DATA TO USE:
━━━━
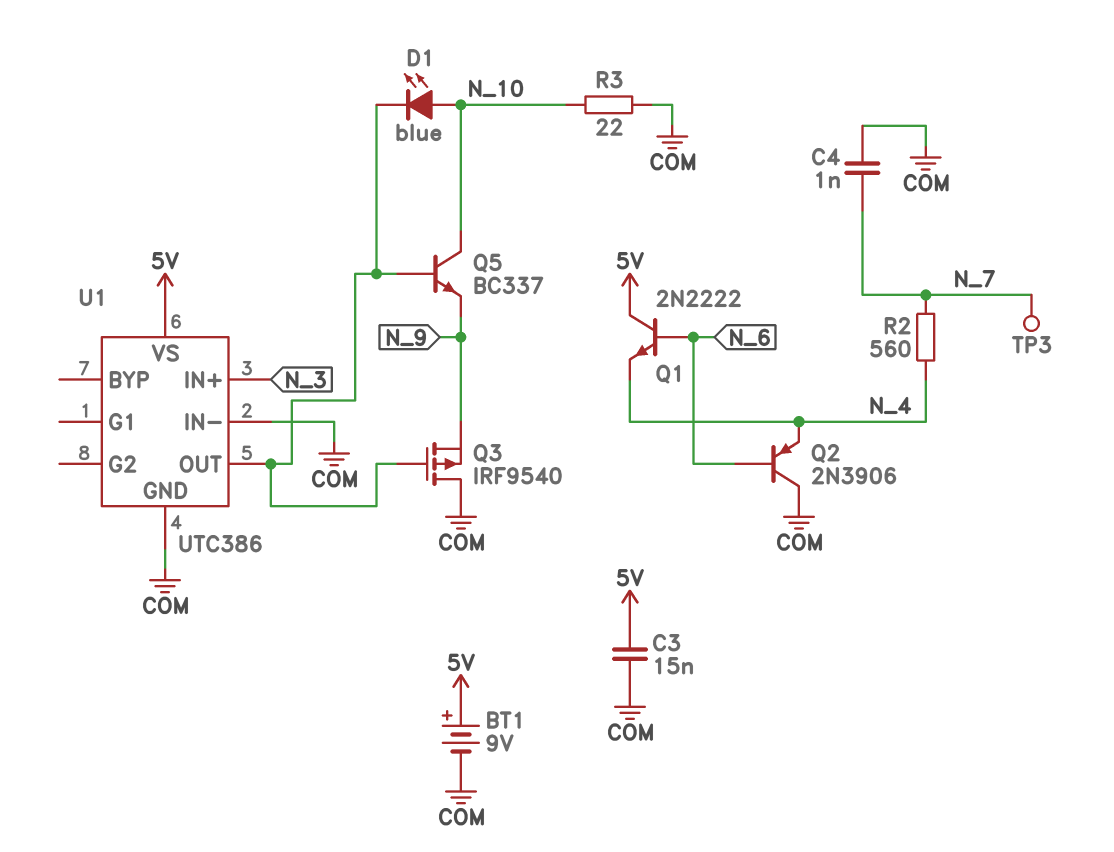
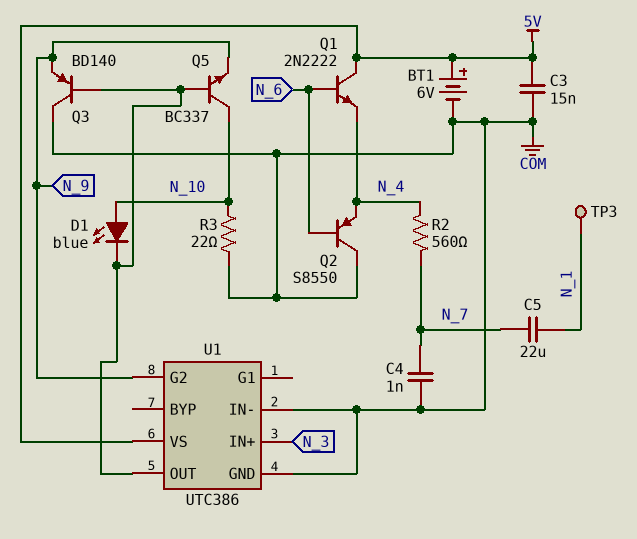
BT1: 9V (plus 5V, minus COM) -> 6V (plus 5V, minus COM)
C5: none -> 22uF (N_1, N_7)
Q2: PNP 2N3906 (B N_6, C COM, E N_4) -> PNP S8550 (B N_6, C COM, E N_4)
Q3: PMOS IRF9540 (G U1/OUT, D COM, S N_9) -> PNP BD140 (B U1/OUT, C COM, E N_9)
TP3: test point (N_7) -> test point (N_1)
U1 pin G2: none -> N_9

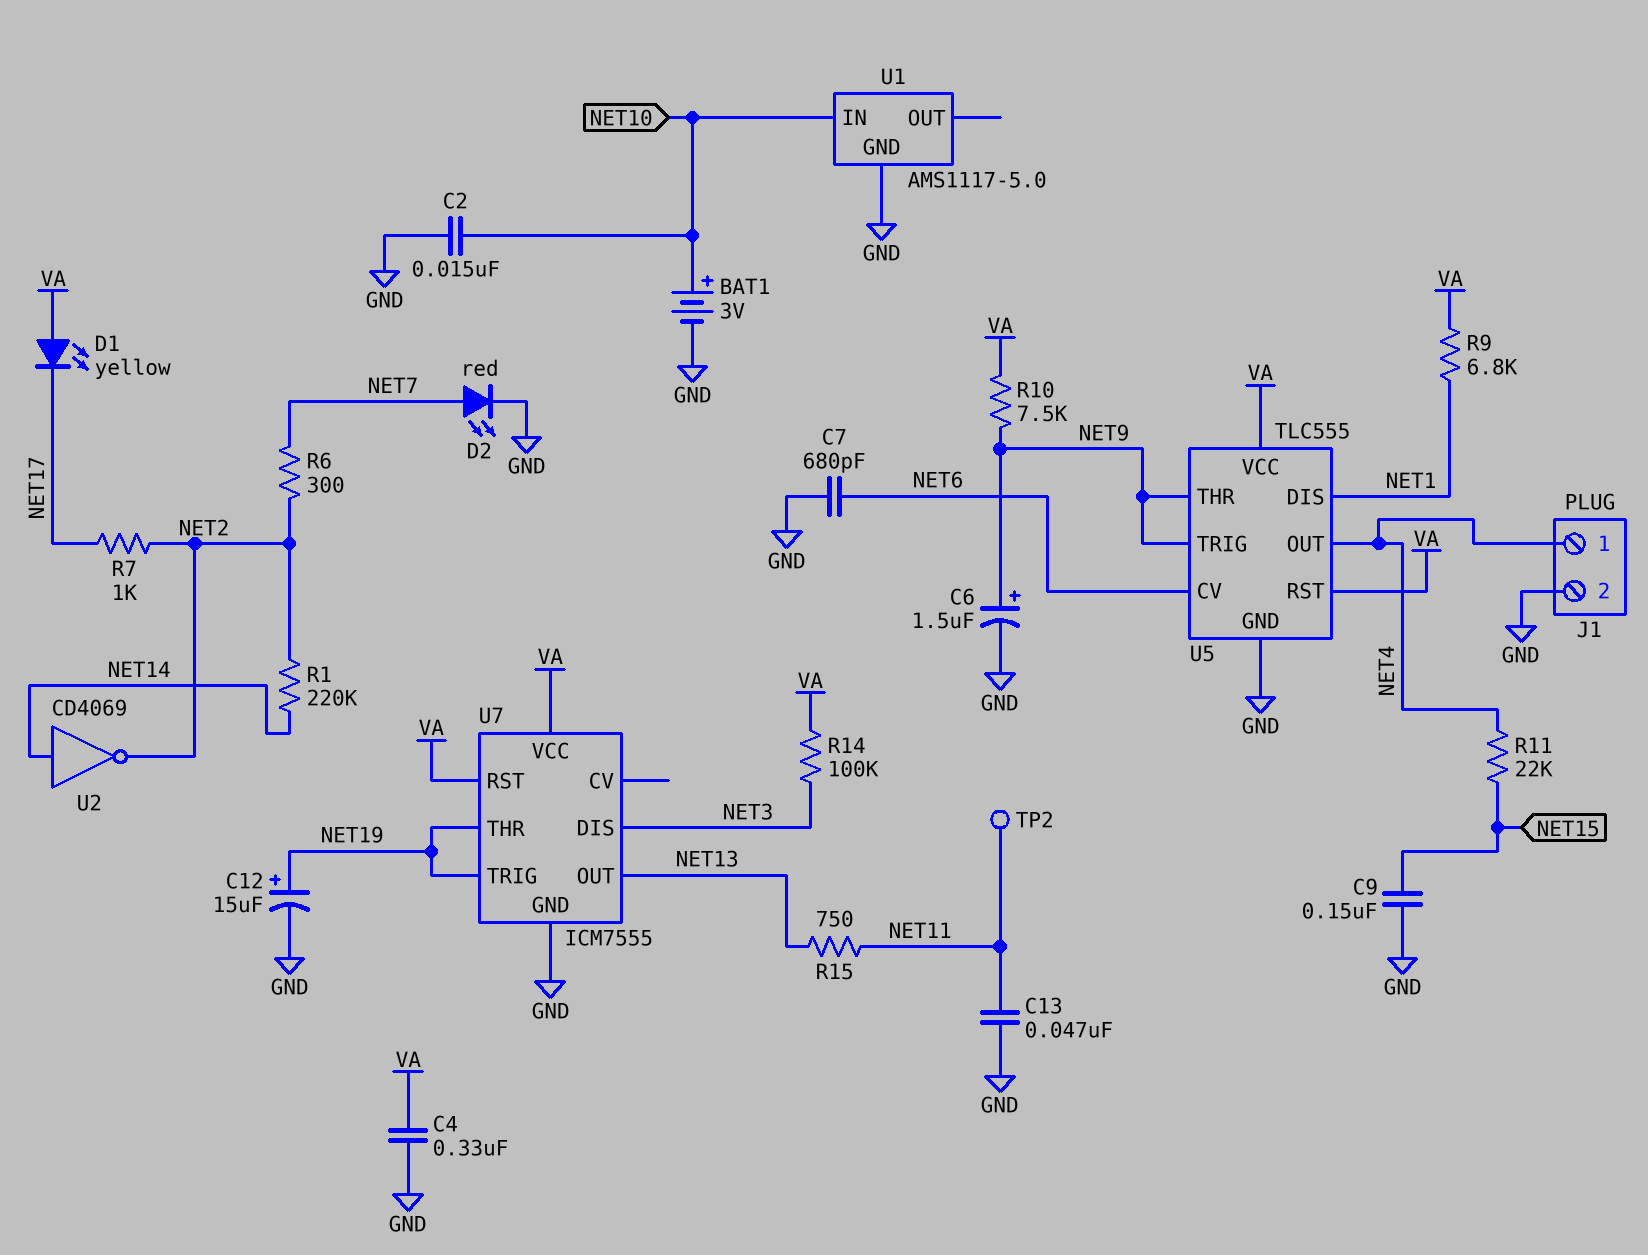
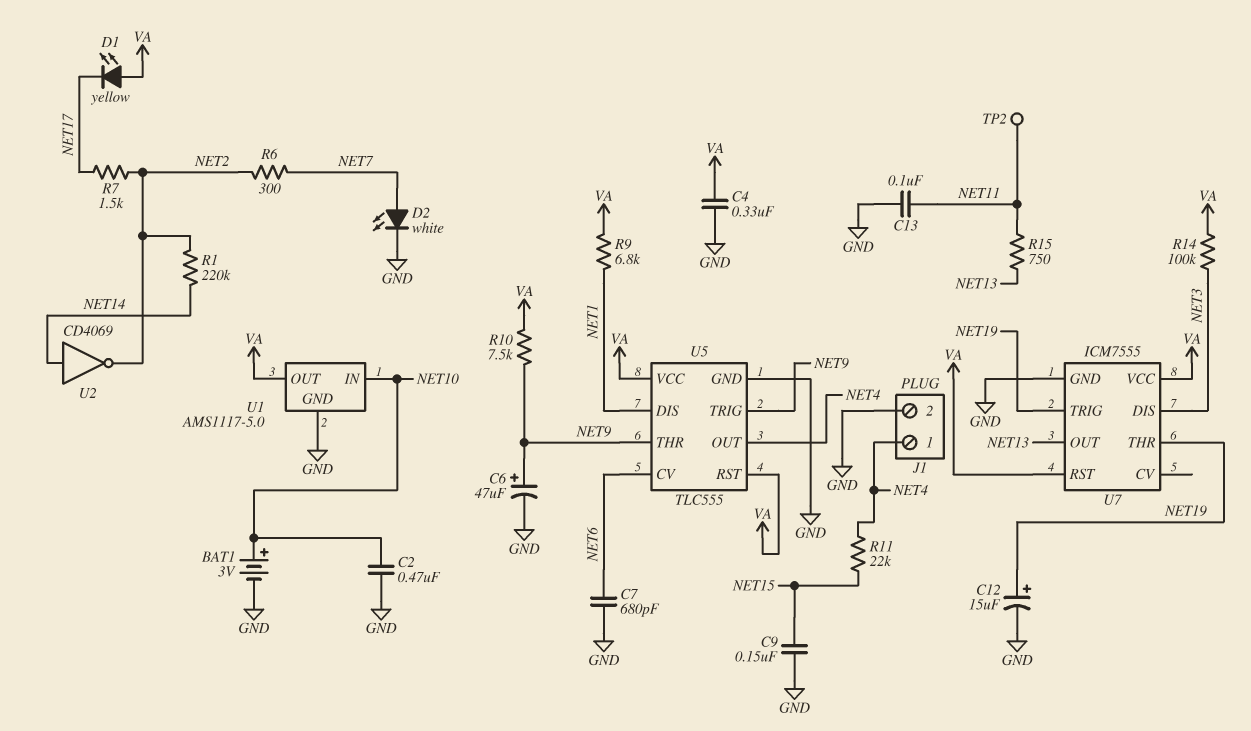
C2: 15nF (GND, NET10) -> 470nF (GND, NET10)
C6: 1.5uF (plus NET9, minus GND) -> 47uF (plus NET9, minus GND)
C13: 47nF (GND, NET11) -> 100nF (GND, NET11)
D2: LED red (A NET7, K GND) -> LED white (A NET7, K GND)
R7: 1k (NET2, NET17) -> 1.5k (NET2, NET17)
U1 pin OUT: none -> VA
━━━━
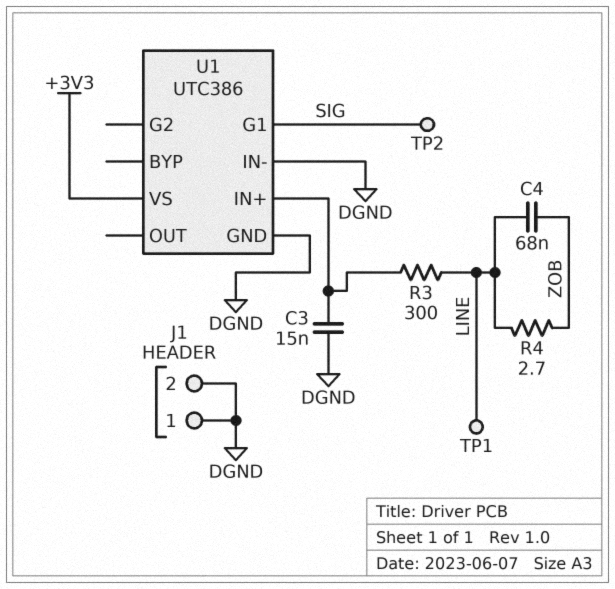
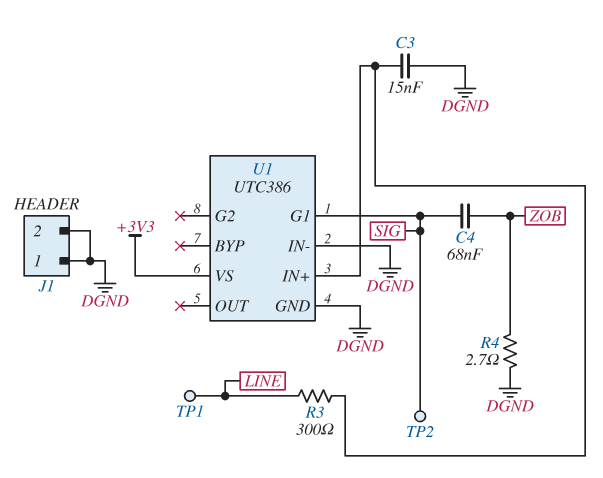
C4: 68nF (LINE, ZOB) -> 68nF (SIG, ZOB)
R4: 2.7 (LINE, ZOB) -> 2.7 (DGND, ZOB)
━━━━
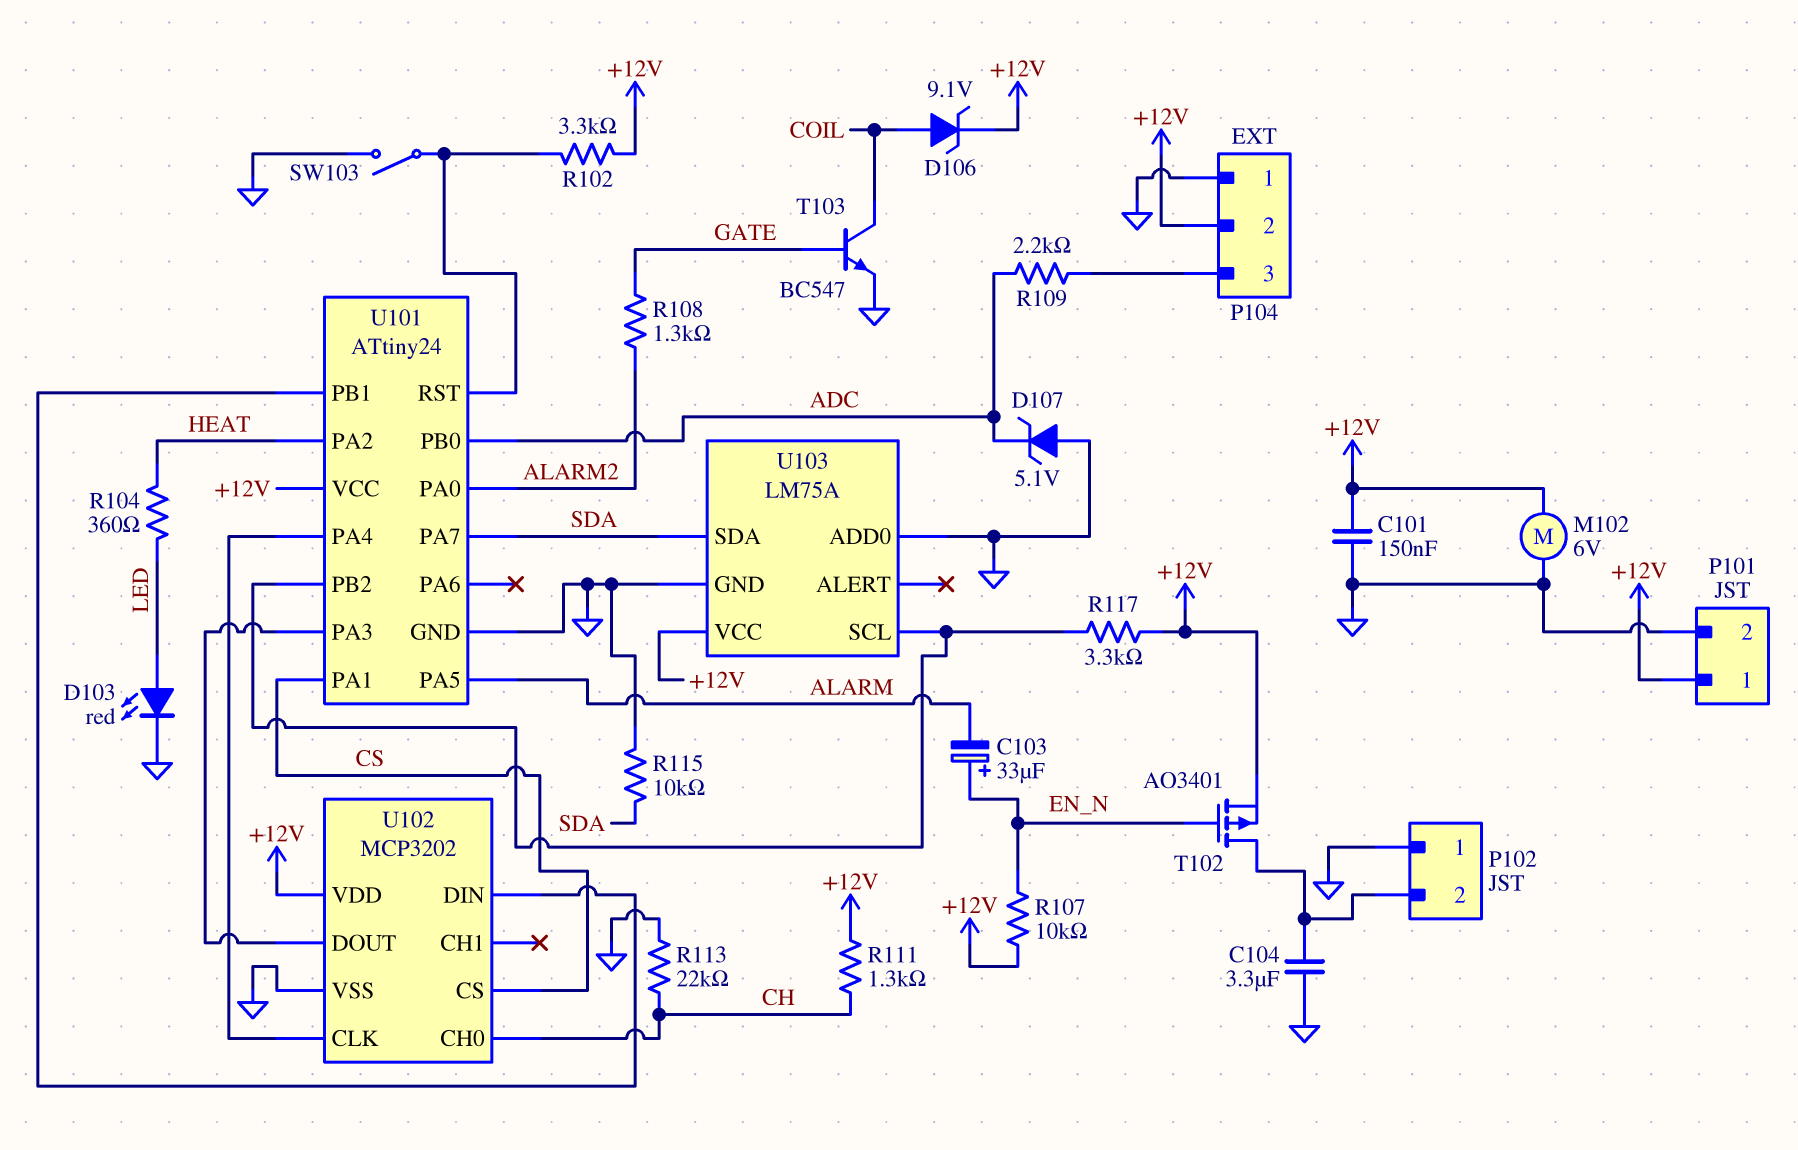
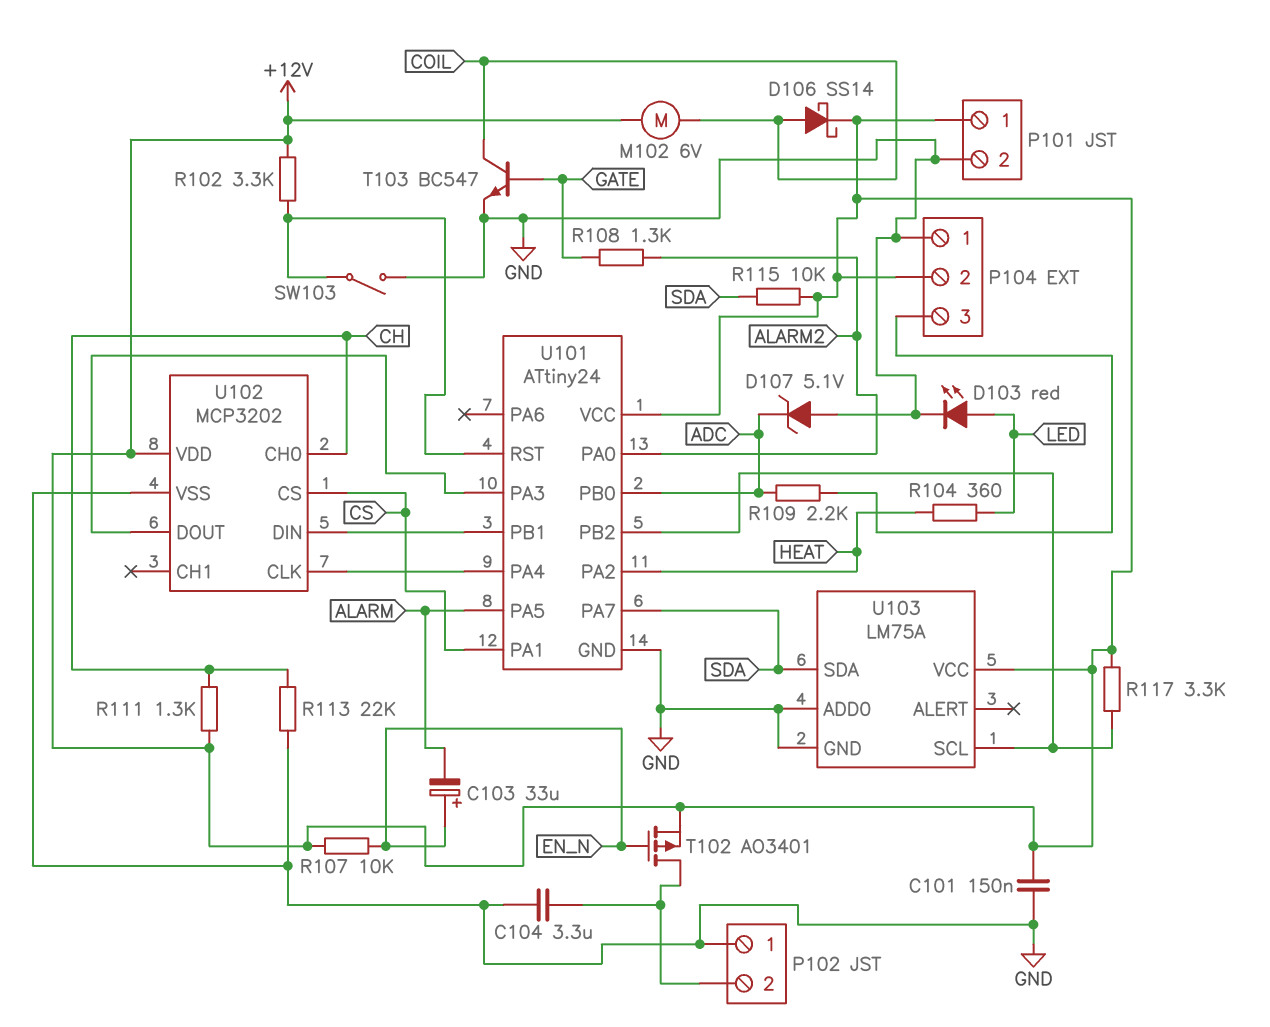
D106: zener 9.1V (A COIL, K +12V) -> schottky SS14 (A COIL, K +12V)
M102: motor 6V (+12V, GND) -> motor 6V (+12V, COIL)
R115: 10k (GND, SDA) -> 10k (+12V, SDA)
━━━━
TASK GOAL:
In the listing above, find the line with "C6: 1.5uF (plus" and the line with "U1 pin OUT: none -> VA". Output those two lines and every line between them, exactly as written.

RESPONSE BOX:
C6: 1.5uF (plus NET9, minus GND) -> 47uF (plus NET9, minus GND)
C13: 47nF (GND, NET11) -> 100nF (GND, NET11)
D2: LED red (A NET7, K GND) -> LED white (A NET7, K GND)
R7: 1k (NET2, NET17) -> 1.5k (NET2, NET17)
U1 pin OUT: none -> VA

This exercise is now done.